### Problem description
State only the number of lines in the material below that contain the string "clef", treating uppercase and lowercase letters as different.

### Dataset excerpts
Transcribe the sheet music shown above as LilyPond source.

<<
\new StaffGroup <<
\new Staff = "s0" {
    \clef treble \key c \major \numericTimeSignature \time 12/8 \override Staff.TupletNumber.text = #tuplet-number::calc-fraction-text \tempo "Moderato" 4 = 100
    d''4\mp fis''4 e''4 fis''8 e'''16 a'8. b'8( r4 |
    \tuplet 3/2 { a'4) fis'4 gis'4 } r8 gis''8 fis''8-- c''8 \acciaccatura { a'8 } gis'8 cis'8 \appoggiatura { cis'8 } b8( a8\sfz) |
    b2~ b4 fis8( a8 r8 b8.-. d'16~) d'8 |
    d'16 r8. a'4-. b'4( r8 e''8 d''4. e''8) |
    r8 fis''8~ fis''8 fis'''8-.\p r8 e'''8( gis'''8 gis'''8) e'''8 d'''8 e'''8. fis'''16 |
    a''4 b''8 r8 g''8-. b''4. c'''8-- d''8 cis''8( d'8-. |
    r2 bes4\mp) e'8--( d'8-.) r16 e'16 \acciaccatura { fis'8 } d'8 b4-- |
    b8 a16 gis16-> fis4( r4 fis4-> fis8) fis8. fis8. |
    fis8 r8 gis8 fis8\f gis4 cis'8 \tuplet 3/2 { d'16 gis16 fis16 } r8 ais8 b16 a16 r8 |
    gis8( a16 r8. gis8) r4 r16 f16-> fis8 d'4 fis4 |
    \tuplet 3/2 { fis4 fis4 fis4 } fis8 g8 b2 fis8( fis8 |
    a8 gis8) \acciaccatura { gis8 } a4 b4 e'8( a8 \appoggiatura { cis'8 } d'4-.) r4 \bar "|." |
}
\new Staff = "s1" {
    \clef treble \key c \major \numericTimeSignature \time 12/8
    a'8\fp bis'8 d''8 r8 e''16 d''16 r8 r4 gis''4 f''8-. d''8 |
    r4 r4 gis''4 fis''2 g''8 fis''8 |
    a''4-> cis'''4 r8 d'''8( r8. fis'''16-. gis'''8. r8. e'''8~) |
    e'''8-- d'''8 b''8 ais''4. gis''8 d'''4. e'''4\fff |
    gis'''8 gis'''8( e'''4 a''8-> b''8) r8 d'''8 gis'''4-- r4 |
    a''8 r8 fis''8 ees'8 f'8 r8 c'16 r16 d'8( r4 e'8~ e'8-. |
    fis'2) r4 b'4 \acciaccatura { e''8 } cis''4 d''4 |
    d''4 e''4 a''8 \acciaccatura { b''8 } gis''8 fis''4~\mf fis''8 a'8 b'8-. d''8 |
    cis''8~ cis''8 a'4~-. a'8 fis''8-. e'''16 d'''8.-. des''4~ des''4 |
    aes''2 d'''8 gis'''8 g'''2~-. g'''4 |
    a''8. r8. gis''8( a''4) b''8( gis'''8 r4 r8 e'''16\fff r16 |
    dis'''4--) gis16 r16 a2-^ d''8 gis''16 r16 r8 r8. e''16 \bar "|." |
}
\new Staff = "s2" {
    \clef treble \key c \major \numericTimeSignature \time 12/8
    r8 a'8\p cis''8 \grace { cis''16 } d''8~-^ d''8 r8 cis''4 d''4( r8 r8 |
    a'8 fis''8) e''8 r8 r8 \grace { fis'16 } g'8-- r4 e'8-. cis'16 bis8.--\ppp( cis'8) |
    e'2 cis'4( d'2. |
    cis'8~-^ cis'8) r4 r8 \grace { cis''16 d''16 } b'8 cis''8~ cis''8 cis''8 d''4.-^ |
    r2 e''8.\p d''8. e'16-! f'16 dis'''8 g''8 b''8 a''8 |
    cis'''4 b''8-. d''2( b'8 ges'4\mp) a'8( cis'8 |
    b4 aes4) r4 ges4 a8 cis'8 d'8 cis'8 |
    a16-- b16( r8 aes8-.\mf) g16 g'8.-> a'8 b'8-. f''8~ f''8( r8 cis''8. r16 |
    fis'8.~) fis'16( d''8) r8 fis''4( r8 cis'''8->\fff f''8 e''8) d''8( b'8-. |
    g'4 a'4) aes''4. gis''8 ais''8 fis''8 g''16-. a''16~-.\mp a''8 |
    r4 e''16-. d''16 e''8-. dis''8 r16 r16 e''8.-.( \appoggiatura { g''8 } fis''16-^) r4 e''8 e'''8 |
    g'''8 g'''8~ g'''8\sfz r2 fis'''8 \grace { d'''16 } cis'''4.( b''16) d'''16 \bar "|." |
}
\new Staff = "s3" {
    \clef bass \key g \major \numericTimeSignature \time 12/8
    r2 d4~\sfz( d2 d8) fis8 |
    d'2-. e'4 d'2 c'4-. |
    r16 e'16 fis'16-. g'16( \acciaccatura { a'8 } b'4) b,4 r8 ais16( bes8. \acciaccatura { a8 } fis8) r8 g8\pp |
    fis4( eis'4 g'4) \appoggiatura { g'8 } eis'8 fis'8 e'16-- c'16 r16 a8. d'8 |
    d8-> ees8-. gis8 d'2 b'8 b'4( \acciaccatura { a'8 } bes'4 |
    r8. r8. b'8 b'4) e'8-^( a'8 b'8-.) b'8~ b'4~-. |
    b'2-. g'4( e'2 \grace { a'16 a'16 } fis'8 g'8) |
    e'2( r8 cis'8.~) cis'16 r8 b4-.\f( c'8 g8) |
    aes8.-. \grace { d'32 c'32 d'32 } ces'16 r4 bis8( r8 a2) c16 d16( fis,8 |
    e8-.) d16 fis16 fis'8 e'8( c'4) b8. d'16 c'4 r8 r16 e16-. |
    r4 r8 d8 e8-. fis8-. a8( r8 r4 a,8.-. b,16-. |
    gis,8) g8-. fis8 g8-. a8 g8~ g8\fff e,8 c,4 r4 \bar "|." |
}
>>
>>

### Solution
4